Brief: Only the lines that include "slope" should be copied from the data below.
(Beginning of Extracted information)
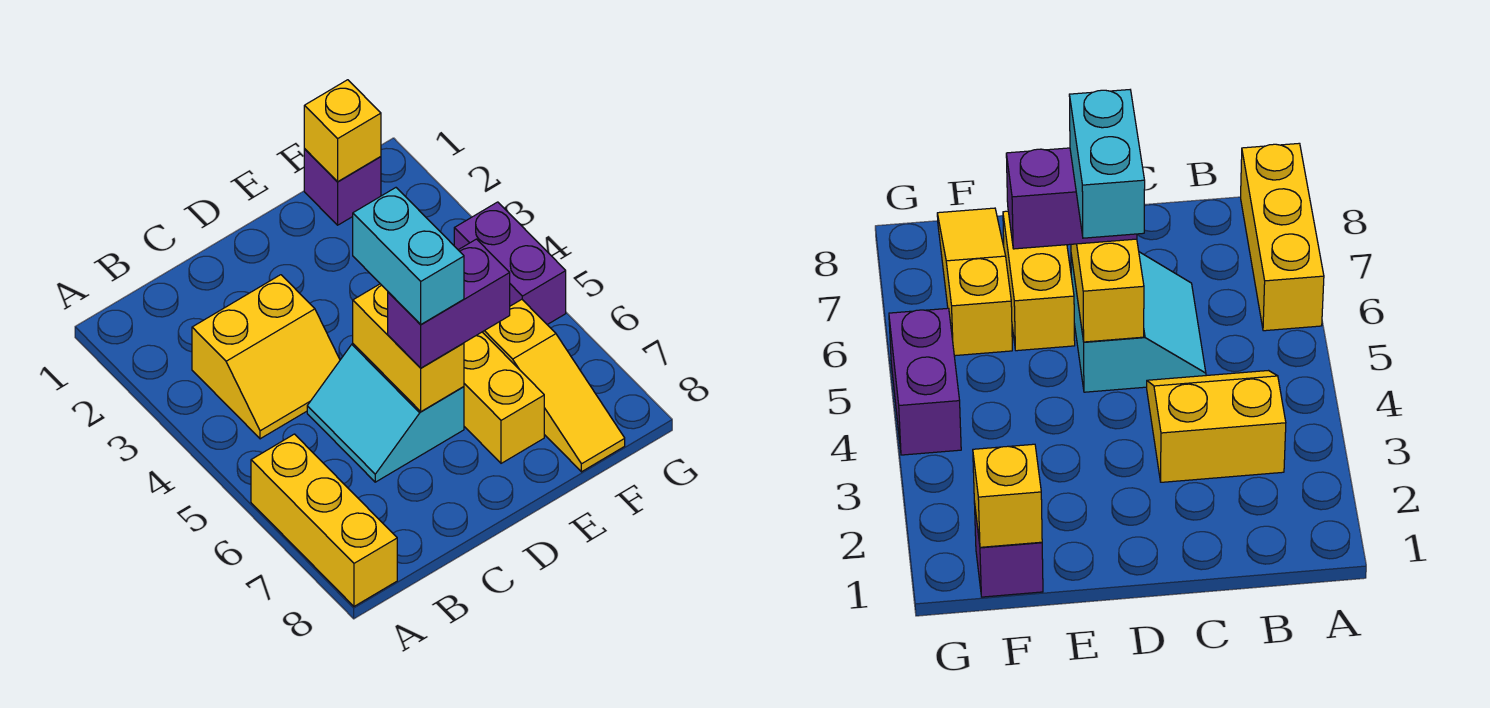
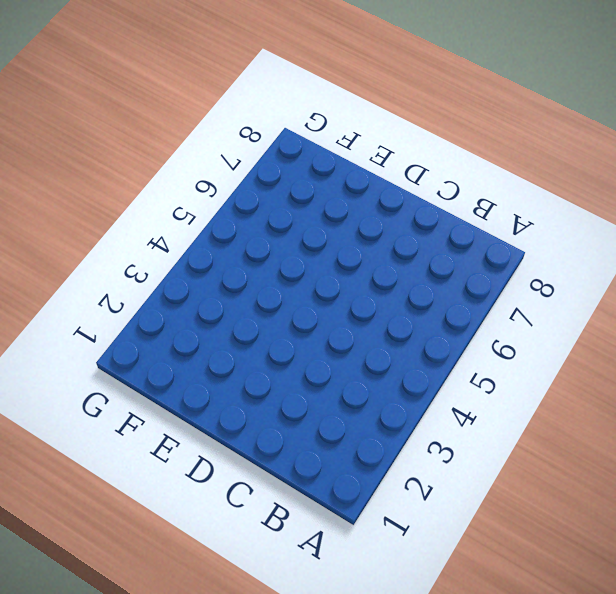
none -> yellow 1x3 brick [251,434,397,606]
none -> yellow 2x2 slope [192,275,340,439]

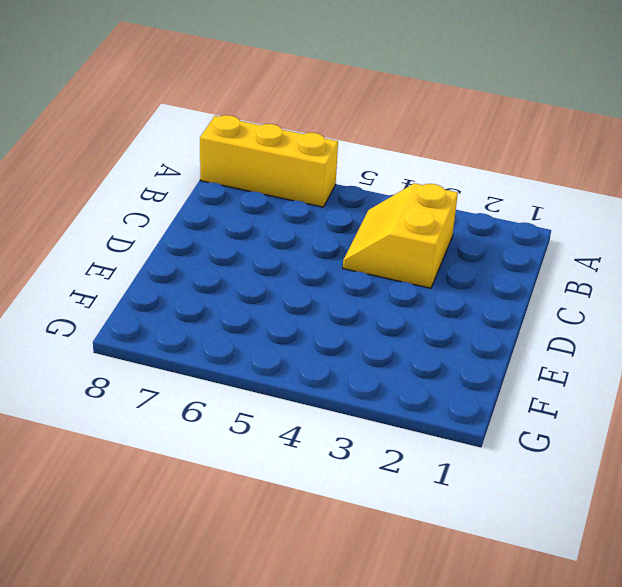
none -> cyan 2x2 slope [307,344,464,482]
none -> yellow 1x2 brick [464,332,544,463]

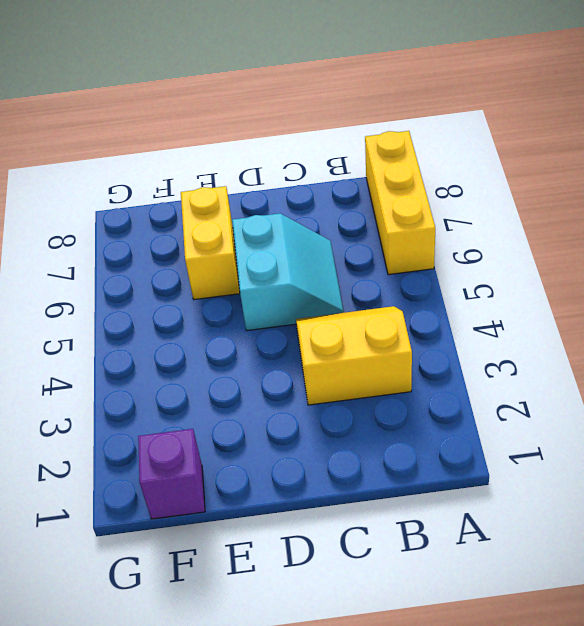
none -> yellow 1x3 slope [483,299,625,472]
none -> purple 1x2 brick [454,202,566,325]

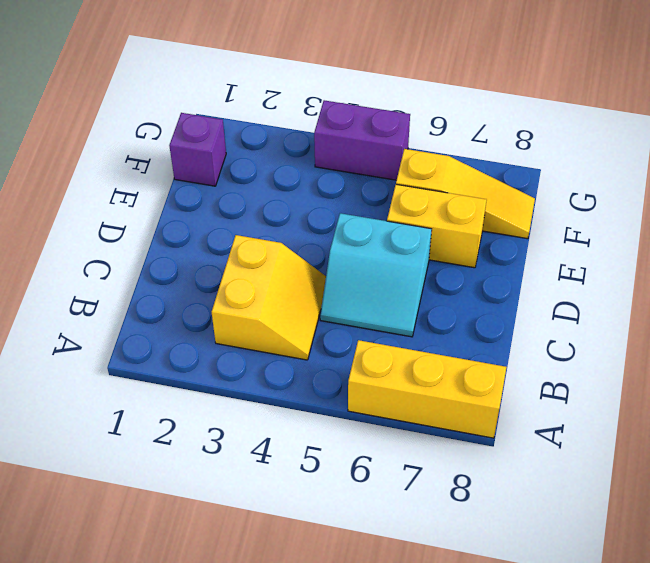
none -> yellow 1x2 brick [353,284,464,412]
none -> yellow 1x1 brick [304,80,381,182]

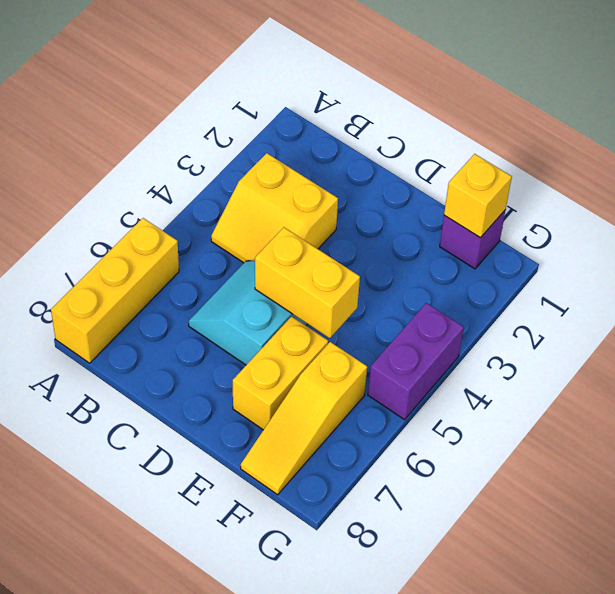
yellow 1x2 brick [255,228,360,338] -> yellow 1x2 brick turned to [353,284,464,412]
none -> purple 1x2 brick [388,239,510,368]
none -> cyan 1x2 brick [353,188,464,324]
(End of Extracted information)
Solution to the problem:
none -> yellow 2x2 slope [192,275,340,439]
none -> cyan 2x2 slope [307,344,464,482]
none -> yellow 1x3 slope [483,299,625,472]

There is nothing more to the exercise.